Start of INFORMATION SHOWN

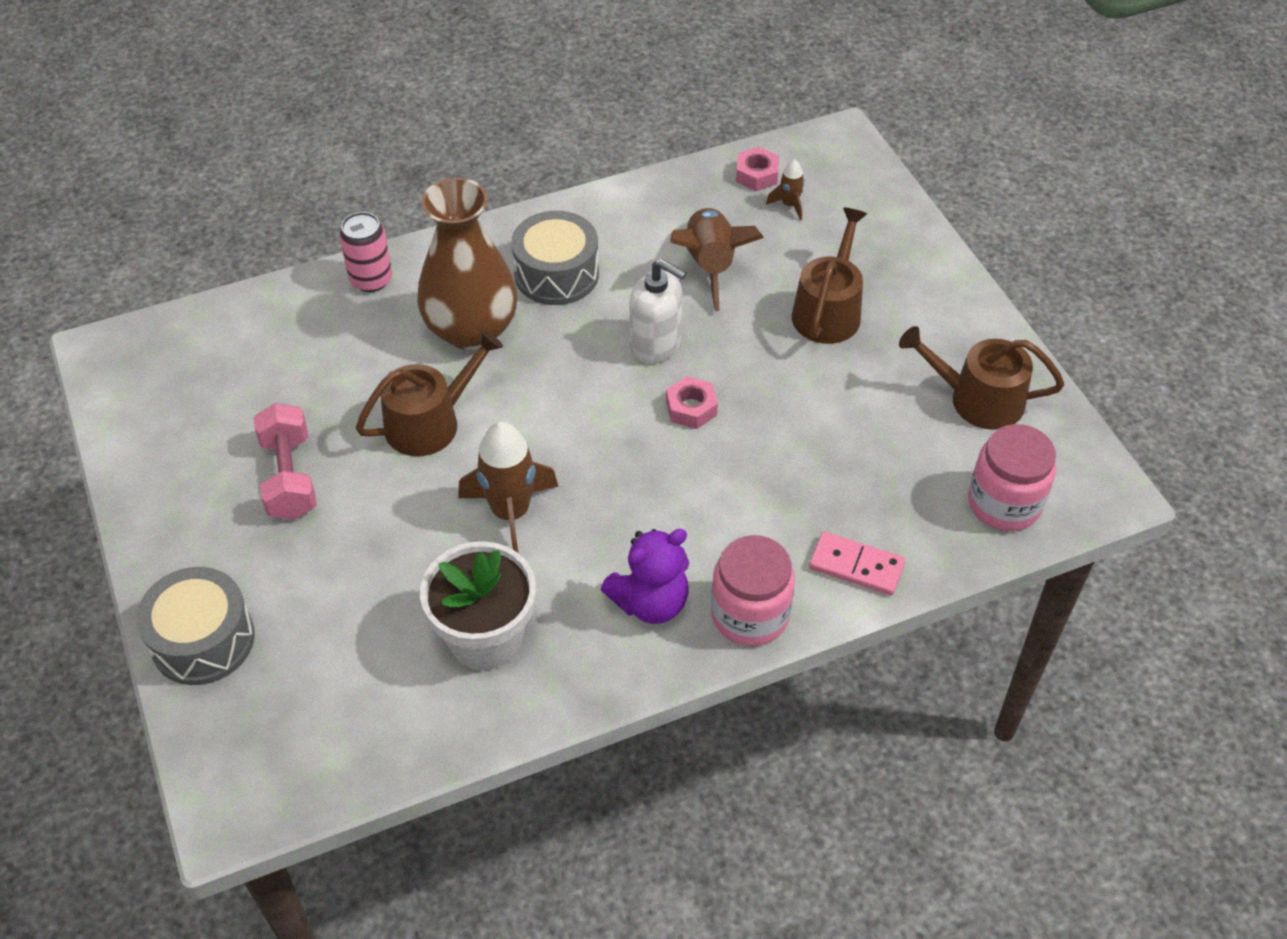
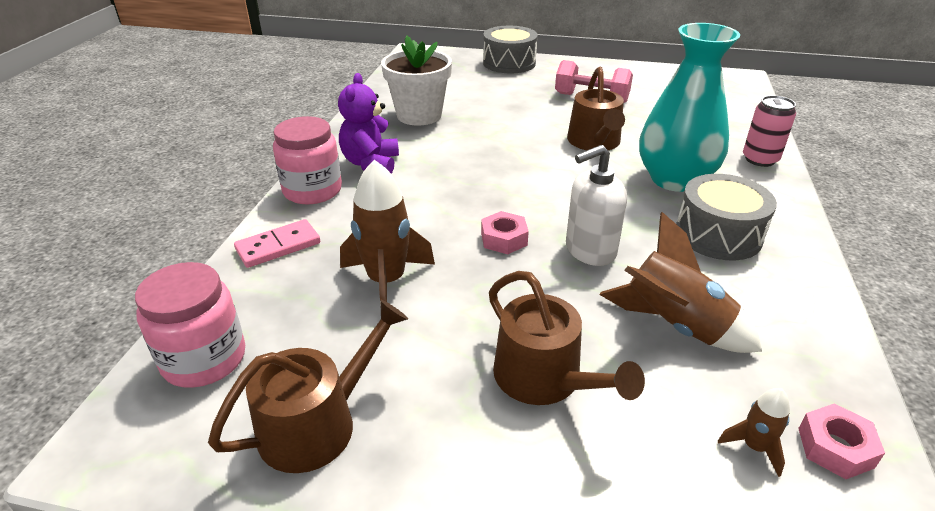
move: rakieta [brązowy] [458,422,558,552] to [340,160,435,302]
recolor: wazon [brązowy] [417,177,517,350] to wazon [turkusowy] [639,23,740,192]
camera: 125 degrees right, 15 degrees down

End of INFORMATION SHOWN

→ **ASSIGNMENT**:
Transcribe all the material exactly; skip every image.

→ **ANSWER SPACE**:
move: rakieta [brązowy] [458,422,558,552] to [340,160,435,302]
recolor: wazon [brązowy] [417,177,517,350] to wazon [turkusowy] [639,23,740,192]
camera: 125 degrees right, 15 degrees down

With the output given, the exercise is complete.